:: WHAT TO DO ::
From the listing below, set down exactly the lines between the one holding "D2: none -> diode 1N4001 (A SIG6, K VS)" and the one holding "C2: 220nF (CH, GND) -> 470nF (CH, GND)", inclusive. No other line is wanted.

:: RECORDS SHOWN ::
- Opening Delimiter -
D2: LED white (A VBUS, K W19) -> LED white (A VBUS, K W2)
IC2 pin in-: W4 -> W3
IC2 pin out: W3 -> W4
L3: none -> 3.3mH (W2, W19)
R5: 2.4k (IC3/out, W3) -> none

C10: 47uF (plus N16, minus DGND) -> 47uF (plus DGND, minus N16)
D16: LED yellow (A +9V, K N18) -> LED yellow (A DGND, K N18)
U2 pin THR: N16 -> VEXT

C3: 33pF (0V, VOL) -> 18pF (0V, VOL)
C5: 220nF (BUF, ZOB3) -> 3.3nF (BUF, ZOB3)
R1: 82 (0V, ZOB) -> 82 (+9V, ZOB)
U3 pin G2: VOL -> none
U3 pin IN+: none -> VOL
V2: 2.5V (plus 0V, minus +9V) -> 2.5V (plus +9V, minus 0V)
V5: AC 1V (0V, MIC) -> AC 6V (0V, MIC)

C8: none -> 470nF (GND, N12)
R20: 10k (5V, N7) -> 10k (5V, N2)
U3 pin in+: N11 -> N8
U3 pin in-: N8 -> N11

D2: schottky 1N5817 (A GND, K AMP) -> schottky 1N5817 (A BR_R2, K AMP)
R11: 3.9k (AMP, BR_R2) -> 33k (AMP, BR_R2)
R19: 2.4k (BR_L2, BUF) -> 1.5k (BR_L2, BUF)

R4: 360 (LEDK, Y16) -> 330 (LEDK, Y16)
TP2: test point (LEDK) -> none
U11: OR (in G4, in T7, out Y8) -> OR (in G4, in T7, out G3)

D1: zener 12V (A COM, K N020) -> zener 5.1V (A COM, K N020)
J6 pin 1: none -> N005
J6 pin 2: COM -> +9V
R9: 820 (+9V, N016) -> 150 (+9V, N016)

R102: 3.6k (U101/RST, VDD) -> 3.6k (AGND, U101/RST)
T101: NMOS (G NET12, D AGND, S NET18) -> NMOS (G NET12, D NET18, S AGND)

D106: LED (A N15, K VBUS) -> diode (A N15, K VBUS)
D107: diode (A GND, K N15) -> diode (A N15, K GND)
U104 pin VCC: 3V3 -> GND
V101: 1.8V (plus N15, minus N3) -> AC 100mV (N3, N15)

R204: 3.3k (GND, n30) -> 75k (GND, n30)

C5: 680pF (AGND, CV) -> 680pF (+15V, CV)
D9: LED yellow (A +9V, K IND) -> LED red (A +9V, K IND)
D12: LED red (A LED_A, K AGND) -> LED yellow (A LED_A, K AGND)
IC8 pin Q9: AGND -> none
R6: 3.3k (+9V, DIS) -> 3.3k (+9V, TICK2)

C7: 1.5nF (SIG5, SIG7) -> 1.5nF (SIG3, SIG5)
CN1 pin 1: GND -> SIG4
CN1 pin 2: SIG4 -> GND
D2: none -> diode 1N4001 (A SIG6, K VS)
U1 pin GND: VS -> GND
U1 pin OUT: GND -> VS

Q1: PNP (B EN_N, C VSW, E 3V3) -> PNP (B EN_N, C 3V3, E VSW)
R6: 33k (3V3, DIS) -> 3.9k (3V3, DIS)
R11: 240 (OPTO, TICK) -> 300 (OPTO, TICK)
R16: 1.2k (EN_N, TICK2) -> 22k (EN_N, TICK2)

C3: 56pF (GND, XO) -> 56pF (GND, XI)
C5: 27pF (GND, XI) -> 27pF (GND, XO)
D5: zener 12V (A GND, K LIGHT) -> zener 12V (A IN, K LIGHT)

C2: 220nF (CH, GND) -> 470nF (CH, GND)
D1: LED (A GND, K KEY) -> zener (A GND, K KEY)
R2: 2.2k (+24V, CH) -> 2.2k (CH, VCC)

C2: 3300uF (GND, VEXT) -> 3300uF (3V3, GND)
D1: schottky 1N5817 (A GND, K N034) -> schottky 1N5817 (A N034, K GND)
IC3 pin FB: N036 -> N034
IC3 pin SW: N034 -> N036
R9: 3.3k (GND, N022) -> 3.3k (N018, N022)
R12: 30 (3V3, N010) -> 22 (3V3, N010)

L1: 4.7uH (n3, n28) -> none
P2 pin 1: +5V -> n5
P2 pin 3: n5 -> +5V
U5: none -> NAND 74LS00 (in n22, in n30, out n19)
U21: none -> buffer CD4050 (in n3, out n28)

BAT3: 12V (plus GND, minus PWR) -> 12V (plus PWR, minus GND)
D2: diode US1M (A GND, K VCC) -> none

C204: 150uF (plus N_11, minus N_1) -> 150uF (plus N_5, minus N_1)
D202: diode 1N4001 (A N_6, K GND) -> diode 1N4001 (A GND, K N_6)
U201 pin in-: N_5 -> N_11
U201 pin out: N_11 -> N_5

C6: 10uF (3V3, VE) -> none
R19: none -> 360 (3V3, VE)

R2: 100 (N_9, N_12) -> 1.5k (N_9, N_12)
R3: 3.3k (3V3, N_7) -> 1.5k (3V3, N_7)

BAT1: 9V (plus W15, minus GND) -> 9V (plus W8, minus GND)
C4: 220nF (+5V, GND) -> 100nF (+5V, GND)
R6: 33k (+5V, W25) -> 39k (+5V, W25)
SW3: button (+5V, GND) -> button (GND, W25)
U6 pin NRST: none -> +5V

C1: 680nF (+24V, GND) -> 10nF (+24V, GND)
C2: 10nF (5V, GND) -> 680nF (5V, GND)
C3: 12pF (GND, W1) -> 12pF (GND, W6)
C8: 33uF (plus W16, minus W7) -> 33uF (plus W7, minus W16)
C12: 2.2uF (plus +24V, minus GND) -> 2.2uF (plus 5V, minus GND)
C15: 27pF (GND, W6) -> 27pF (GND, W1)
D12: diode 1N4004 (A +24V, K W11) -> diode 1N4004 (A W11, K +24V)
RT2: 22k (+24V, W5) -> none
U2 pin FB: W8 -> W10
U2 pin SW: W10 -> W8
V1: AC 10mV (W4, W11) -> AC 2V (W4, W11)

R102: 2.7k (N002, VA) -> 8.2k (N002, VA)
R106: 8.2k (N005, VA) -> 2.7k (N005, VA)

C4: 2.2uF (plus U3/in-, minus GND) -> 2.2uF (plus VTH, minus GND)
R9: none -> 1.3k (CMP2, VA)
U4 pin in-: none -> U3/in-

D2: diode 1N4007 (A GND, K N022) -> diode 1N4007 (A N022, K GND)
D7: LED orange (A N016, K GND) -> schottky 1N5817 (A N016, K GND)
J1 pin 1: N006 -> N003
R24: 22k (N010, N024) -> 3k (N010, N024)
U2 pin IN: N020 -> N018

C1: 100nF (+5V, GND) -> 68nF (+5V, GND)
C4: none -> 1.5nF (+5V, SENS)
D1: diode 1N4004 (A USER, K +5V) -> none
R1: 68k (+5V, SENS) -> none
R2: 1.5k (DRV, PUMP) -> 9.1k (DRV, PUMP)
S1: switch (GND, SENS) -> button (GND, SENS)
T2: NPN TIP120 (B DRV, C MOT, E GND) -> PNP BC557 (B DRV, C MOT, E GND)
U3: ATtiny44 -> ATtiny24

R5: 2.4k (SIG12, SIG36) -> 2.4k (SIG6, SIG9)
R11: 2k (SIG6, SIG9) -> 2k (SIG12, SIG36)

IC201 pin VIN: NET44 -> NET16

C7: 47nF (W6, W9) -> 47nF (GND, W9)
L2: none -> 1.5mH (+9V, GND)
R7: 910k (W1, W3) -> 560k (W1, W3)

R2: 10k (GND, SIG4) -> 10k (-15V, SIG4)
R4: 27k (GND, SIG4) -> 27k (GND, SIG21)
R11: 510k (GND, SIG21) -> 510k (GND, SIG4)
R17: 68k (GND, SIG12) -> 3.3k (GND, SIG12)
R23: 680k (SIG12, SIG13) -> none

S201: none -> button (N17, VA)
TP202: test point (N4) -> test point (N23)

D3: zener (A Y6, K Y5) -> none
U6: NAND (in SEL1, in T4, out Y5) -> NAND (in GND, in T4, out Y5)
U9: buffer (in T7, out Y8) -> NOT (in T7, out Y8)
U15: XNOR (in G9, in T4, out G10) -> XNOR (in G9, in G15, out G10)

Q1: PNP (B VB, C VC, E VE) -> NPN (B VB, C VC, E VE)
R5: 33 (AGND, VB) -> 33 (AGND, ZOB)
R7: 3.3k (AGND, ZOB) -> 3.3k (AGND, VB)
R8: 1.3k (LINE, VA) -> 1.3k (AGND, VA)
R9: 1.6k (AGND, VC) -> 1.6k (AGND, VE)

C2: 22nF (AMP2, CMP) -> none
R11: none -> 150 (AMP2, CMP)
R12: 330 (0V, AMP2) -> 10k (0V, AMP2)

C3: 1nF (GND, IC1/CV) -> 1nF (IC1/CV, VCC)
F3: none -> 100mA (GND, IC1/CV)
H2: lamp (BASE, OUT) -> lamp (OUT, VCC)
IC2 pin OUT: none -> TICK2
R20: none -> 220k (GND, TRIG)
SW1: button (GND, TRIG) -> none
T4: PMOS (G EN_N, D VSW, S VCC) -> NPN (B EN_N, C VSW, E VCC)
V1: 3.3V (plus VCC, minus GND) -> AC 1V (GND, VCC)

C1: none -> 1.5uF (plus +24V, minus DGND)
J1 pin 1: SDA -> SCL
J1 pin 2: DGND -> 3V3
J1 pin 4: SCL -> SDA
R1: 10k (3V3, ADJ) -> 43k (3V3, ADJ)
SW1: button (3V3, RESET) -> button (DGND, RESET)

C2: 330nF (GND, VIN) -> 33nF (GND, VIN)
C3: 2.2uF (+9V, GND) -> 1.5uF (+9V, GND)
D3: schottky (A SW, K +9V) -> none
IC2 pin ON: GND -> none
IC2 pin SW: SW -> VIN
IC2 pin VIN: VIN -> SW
- Closing Delimiter -
:: TASK OUTPUT ::
D2: none -> diode 1N4001 (A SIG6, K VS)
U1 pin GND: VS -> GND
U1 pin OUT: GND -> VS

Q1: PNP (B EN_N, C VSW, E 3V3) -> PNP (B EN_N, C 3V3, E VSW)
R6: 33k (3V3, DIS) -> 3.9k (3V3, DIS)
R11: 240 (OPTO, TICK) -> 300 (OPTO, TICK)
R16: 1.2k (EN_N, TICK2) -> 22k (EN_N, TICK2)

C3: 56pF (GND, XO) -> 56pF (GND, XI)
C5: 27pF (GND, XI) -> 27pF (GND, XO)
D5: zener 12V (A GND, K LIGHT) -> zener 12V (A IN, K LIGHT)

C2: 220nF (CH, GND) -> 470nF (CH, GND)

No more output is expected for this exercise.